[Opening Records for this exercise section]

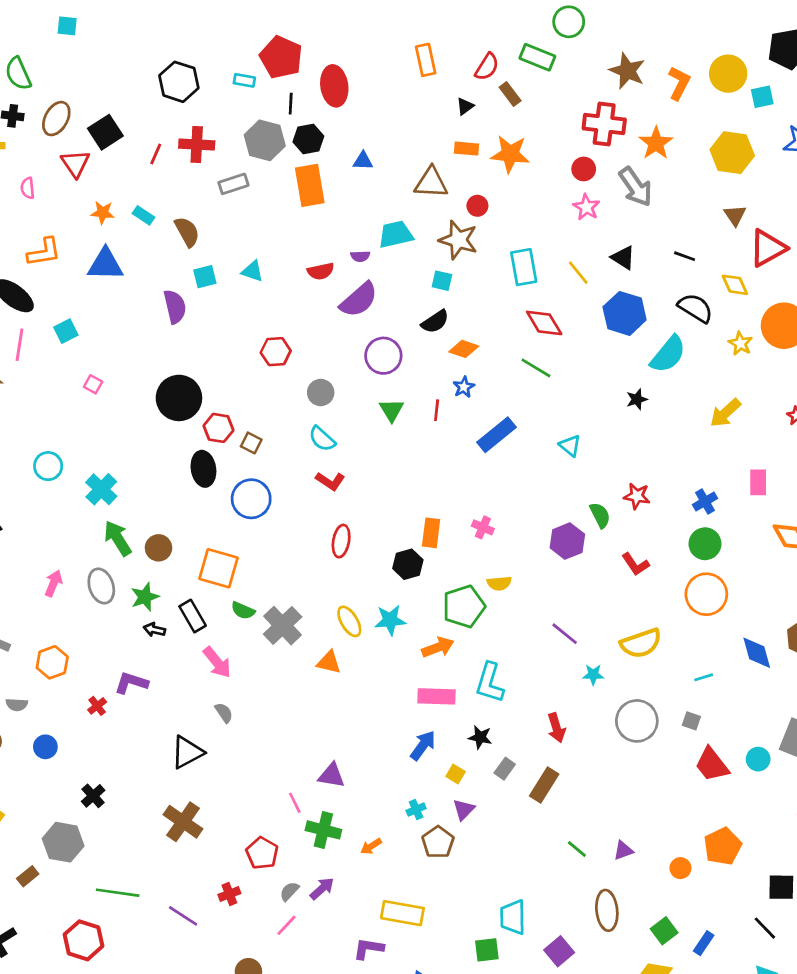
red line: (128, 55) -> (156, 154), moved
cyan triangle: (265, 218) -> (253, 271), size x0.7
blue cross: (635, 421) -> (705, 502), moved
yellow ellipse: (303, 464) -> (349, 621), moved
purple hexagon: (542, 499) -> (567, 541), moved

[Closing Records for this exercise section]

Task prompt
The expected output is every record above, copied exactly, without pictures.

Result of this task
red line: (128, 55) -> (156, 154), moved
cyan triangle: (265, 218) -> (253, 271), size x0.7
blue cross: (635, 421) -> (705, 502), moved
yellow ellipse: (303, 464) -> (349, 621), moved
purple hexagon: (542, 499) -> (567, 541), moved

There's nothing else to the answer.